Set down the full listing below word for word; pictures stay out of the copy.

##### Dataset content

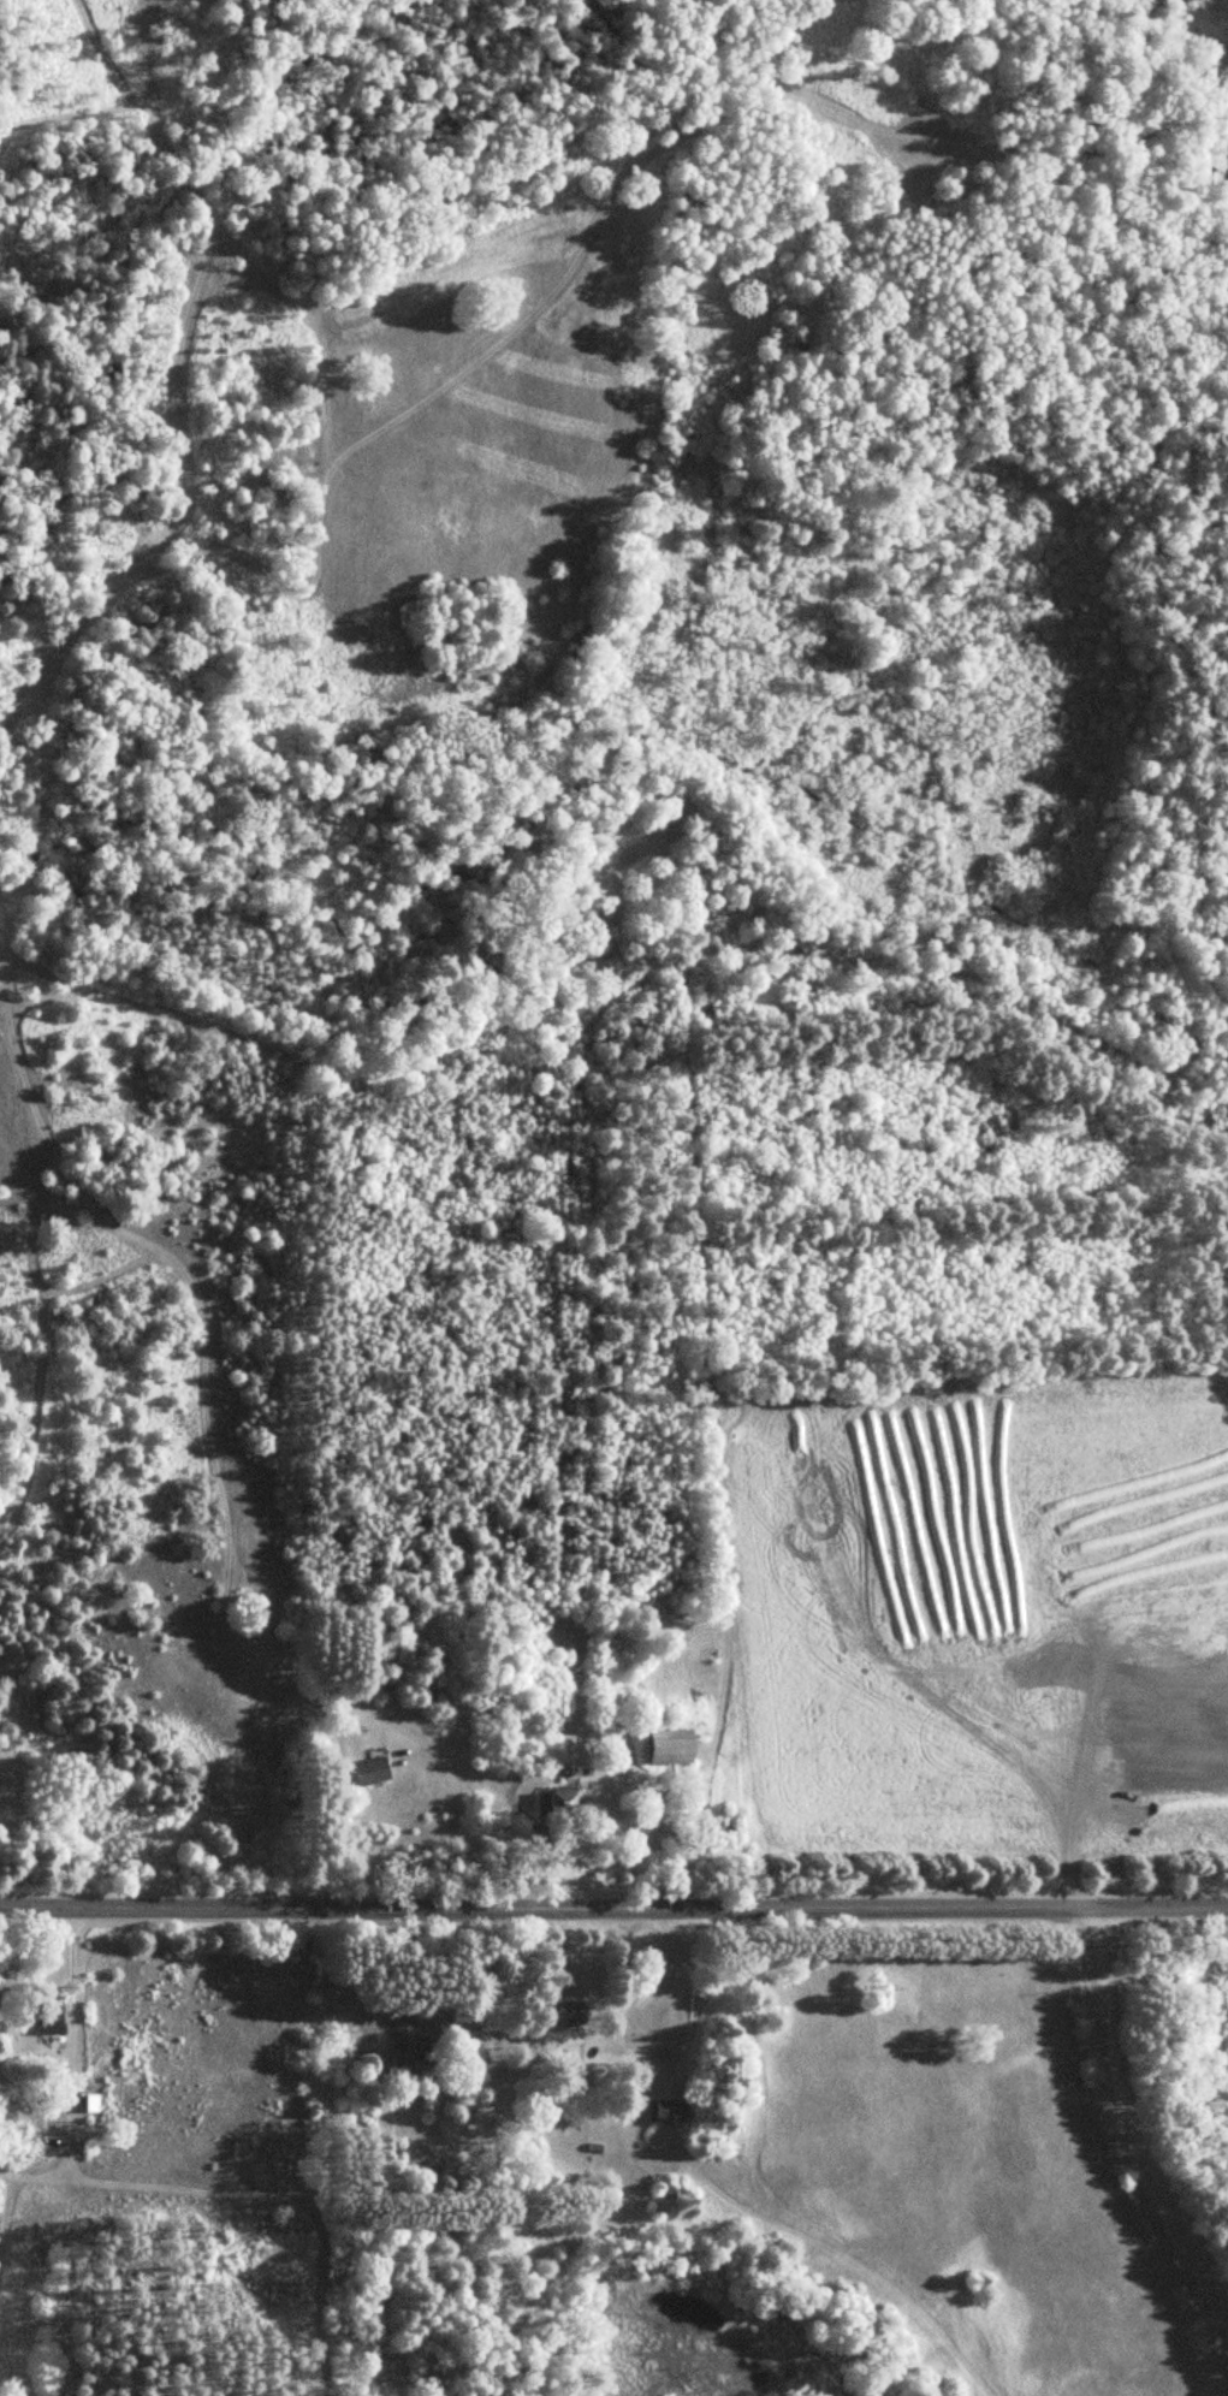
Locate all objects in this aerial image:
building: (677, 1745)
building: (374, 1770)
building: (565, 1798)
road: (614, 1904)
building: (52, 2013)
building: (568, 2013)
building: (415, 2046)
building: (96, 2102)
building: (670, 2112)
road: (1127, 2119)

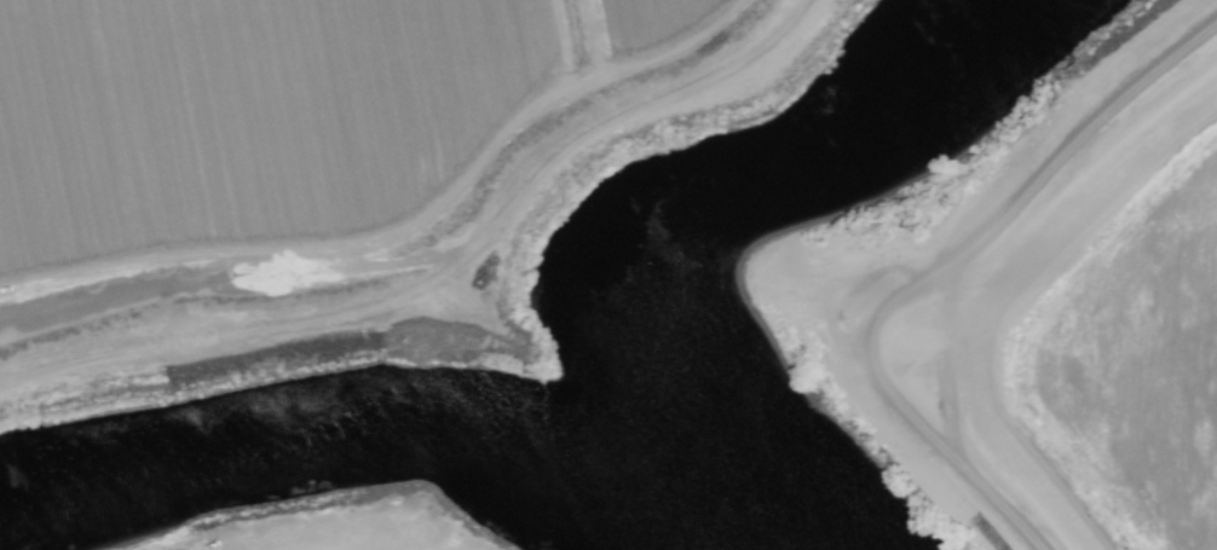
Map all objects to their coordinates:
river: (748, 199)
road: (425, 253)
road: (925, 274)
crop: (1091, 337)
river: (337, 440)
river: (719, 509)

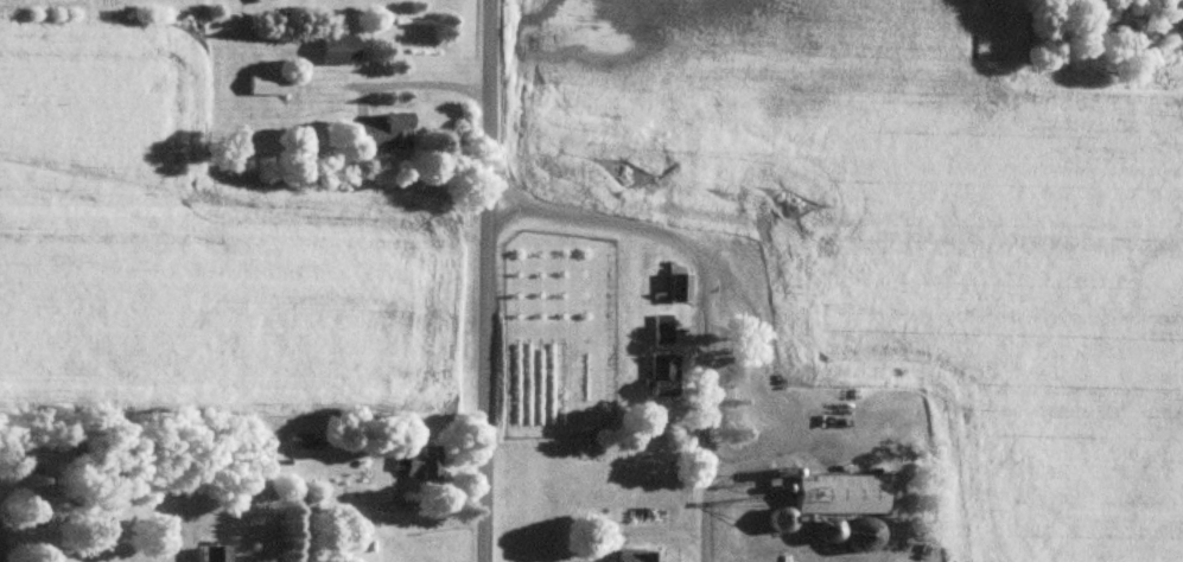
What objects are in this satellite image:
building: (250, 0)
building: (332, 47)
building: (265, 81)
building: (379, 129)
road: (486, 280)
building: (677, 284)
road: (704, 299)
building: (658, 326)
building: (656, 372)
road: (776, 385)
building: (414, 460)
building: (833, 491)
building: (820, 527)
road: (646, 528)
building: (211, 552)
building: (631, 554)
road: (2, 555)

##########

# Written answer
Locate all objects in this aerial image:
building: (677, 1745)
building: (374, 1770)
building: (565, 1798)
road: (614, 1904)
building: (52, 2013)
building: (568, 2013)
building: (415, 2046)
building: (96, 2102)
building: (670, 2112)
road: (1127, 2119)

Map all objects to their coordinates:
river: (748, 199)
road: (425, 253)
road: (925, 274)
crop: (1091, 337)
river: (337, 440)
river: (719, 509)

What objects are in this satellite image:
building: (250, 0)
building: (332, 47)
building: (265, 81)
building: (379, 129)
road: (486, 280)
building: (677, 284)
road: (704, 299)
building: (658, 326)
building: (656, 372)
road: (776, 385)
building: (414, 460)
building: (833, 491)
building: (820, 527)
road: (646, 528)
building: (211, 552)
building: (631, 554)
road: (2, 555)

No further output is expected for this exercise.